Nothing outside the range is wanted. Repeat exactly the lines below from the one with "R3: 39k (GND, W20) -> none" through the one with "D203: schottky (A N8, K +3V3) -> none".
# # # # # # #
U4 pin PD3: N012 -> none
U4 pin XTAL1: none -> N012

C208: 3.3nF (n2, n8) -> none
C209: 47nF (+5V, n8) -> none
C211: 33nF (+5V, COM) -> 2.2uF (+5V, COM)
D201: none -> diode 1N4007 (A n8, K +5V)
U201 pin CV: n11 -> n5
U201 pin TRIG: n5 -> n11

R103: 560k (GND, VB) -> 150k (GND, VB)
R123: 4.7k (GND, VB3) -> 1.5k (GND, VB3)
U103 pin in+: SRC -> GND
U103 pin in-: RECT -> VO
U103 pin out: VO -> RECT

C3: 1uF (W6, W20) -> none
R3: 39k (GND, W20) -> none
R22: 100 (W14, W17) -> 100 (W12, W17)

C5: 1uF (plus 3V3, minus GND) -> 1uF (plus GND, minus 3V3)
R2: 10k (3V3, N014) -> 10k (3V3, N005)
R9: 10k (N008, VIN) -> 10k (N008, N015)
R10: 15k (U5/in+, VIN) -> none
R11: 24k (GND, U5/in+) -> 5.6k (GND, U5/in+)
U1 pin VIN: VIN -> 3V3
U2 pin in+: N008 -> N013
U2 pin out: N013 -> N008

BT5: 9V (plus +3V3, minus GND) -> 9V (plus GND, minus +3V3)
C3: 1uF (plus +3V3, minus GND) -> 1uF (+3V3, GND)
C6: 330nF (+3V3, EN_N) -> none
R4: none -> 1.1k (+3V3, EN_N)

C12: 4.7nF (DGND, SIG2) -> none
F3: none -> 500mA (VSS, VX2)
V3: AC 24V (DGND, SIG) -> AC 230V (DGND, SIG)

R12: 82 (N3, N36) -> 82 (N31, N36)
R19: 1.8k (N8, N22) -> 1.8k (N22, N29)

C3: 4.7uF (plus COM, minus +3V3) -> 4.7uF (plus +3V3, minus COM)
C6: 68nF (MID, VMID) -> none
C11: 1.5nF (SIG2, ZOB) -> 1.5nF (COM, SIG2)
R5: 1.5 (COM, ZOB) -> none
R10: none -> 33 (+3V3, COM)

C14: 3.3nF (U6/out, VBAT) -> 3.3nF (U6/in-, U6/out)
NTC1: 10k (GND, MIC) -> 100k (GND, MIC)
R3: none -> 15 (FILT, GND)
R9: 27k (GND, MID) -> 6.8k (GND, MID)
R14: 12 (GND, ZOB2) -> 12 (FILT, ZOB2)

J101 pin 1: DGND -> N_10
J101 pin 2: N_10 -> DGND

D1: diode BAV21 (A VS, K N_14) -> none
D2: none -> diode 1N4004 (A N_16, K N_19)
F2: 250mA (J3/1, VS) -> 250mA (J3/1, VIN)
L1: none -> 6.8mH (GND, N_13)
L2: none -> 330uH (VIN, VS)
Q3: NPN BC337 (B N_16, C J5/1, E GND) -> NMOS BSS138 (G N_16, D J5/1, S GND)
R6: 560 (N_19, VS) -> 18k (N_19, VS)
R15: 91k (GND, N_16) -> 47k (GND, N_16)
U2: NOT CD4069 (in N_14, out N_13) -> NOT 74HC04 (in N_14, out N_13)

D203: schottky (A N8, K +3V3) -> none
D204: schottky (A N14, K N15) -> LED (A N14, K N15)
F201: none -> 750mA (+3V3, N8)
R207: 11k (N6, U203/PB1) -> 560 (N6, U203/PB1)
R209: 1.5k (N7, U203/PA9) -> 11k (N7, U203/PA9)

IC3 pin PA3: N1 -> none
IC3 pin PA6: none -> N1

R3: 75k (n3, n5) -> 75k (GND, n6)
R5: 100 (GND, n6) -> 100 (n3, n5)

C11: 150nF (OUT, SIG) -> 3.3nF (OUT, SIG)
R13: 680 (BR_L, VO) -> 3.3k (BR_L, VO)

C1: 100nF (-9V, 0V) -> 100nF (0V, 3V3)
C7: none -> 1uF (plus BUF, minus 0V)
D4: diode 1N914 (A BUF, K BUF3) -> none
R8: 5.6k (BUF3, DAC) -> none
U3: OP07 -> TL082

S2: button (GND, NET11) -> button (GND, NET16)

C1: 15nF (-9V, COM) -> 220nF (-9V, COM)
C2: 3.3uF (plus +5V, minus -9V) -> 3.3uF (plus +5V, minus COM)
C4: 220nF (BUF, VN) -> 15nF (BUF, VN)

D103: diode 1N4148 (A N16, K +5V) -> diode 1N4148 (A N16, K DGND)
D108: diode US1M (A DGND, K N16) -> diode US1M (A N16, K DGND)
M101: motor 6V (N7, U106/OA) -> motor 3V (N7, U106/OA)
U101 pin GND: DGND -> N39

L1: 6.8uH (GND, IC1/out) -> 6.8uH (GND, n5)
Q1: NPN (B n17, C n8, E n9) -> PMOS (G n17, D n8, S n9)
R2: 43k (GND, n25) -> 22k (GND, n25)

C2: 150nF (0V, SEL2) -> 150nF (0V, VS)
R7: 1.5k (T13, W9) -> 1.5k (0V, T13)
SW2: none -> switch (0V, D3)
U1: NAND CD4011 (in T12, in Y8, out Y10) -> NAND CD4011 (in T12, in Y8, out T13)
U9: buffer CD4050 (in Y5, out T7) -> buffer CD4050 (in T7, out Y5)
# # # # # # #
■ Solution:
R3: 39k (GND, W20) -> none
R22: 100 (W14, W17) -> 100 (W12, W17)

C5: 1uF (plus 3V3, minus GND) -> 1uF (plus GND, minus 3V3)
R2: 10k (3V3, N014) -> 10k (3V3, N005)
R9: 10k (N008, VIN) -> 10k (N008, N015)
R10: 15k (U5/in+, VIN) -> none
R11: 24k (GND, U5/in+) -> 5.6k (GND, U5/in+)
U1 pin VIN: VIN -> 3V3
U2 pin in+: N008 -> N013
U2 pin out: N013 -> N008

BT5: 9V (plus +3V3, minus GND) -> 9V (plus GND, minus +3V3)
C3: 1uF (plus +3V3, minus GND) -> 1uF (+3V3, GND)
C6: 330nF (+3V3, EN_N) -> none
R4: none -> 1.1k (+3V3, EN_N)

C12: 4.7nF (DGND, SIG2) -> none
F3: none -> 500mA (VSS, VX2)
V3: AC 24V (DGND, SIG) -> AC 230V (DGND, SIG)

R12: 82 (N3, N36) -> 82 (N31, N36)
R19: 1.8k (N8, N22) -> 1.8k (N22, N29)

C3: 4.7uF (plus COM, minus +3V3) -> 4.7uF (plus +3V3, minus COM)
C6: 68nF (MID, VMID) -> none
C11: 1.5nF (SIG2, ZOB) -> 1.5nF (COM, SIG2)
R5: 1.5 (COM, ZOB) -> none
R10: none -> 33 (+3V3, COM)

C14: 3.3nF (U6/out, VBAT) -> 3.3nF (U6/in-, U6/out)
NTC1: 10k (GND, MIC) -> 100k (GND, MIC)
R3: none -> 15 (FILT, GND)
R9: 27k (GND, MID) -> 6.8k (GND, MID)
R14: 12 (GND, ZOB2) -> 12 (FILT, ZOB2)

J101 pin 1: DGND -> N_10
J101 pin 2: N_10 -> DGND

D1: diode BAV21 (A VS, K N_14) -> none
D2: none -> diode 1N4004 (A N_16, K N_19)
F2: 250mA (J3/1, VS) -> 250mA (J3/1, VIN)
L1: none -> 6.8mH (GND, N_13)
L2: none -> 330uH (VIN, VS)
Q3: NPN BC337 (B N_16, C J5/1, E GND) -> NMOS BSS138 (G N_16, D J5/1, S GND)
R6: 560 (N_19, VS) -> 18k (N_19, VS)
R15: 91k (GND, N_16) -> 47k (GND, N_16)
U2: NOT CD4069 (in N_14, out N_13) -> NOT 74HC04 (in N_14, out N_13)

D203: schottky (A N8, K +3V3) -> none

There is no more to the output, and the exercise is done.